▶ _Work item_
Set down exactly the lines from the one containing "C4: none -> 4.7uF (plus +12V, minus N8)" through the end of the records below, both included, and nothing else.
-- Data for analysis follows --
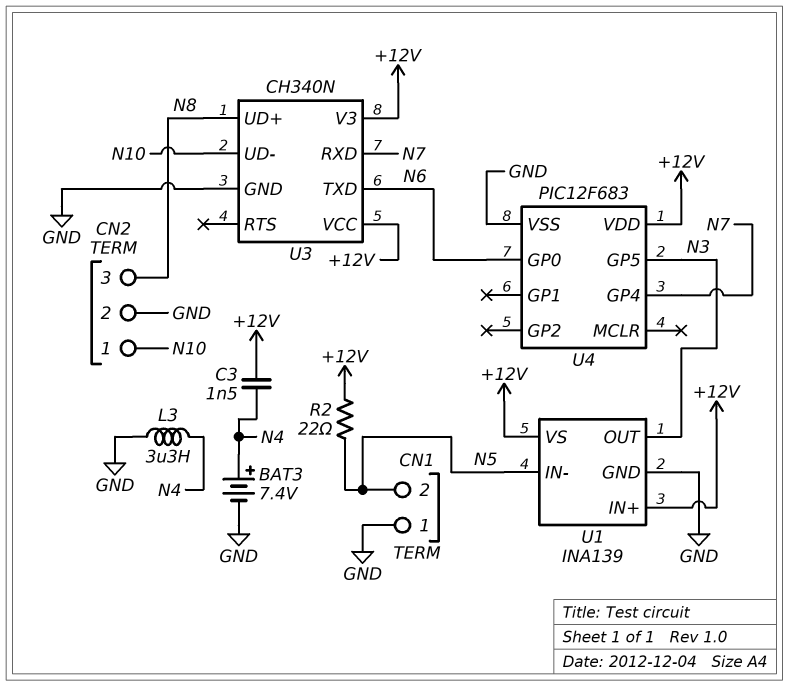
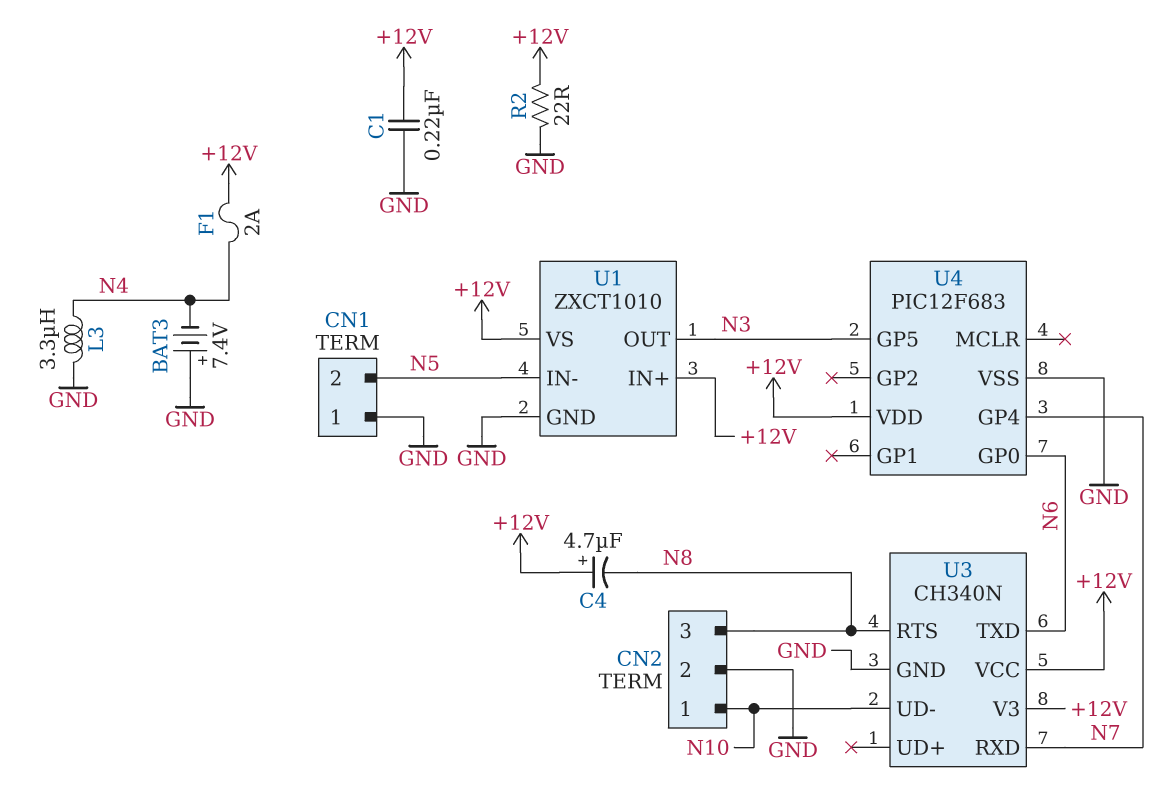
BAT3: 7.4V (plus N4, minus GND) -> 7.4V (plus GND, minus N4)
C1: none -> 220nF (+12V, GND)
C3: 1.5nF (+12V, N4) -> none
C4: none -> 4.7uF (plus +12V, minus N8)
F1: none -> 2A (+12V, N4)
R2: 22 (+12V, N5) -> 22 (+12V, GND)
U1: INA139 -> ZXCT1010
U3 pin RTS: none -> N8
U3 pin UD+: N8 -> none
-- Data for analysis concluded --
▶ _Completed task_
C4: none -> 4.7uF (plus +12V, minus N8)
F1: none -> 2A (+12V, N4)
R2: 22 (+12V, N5) -> 22 (+12V, GND)
U1: INA139 -> ZXCT1010
U3 pin RTS: none -> N8
U3 pin UD+: N8 -> none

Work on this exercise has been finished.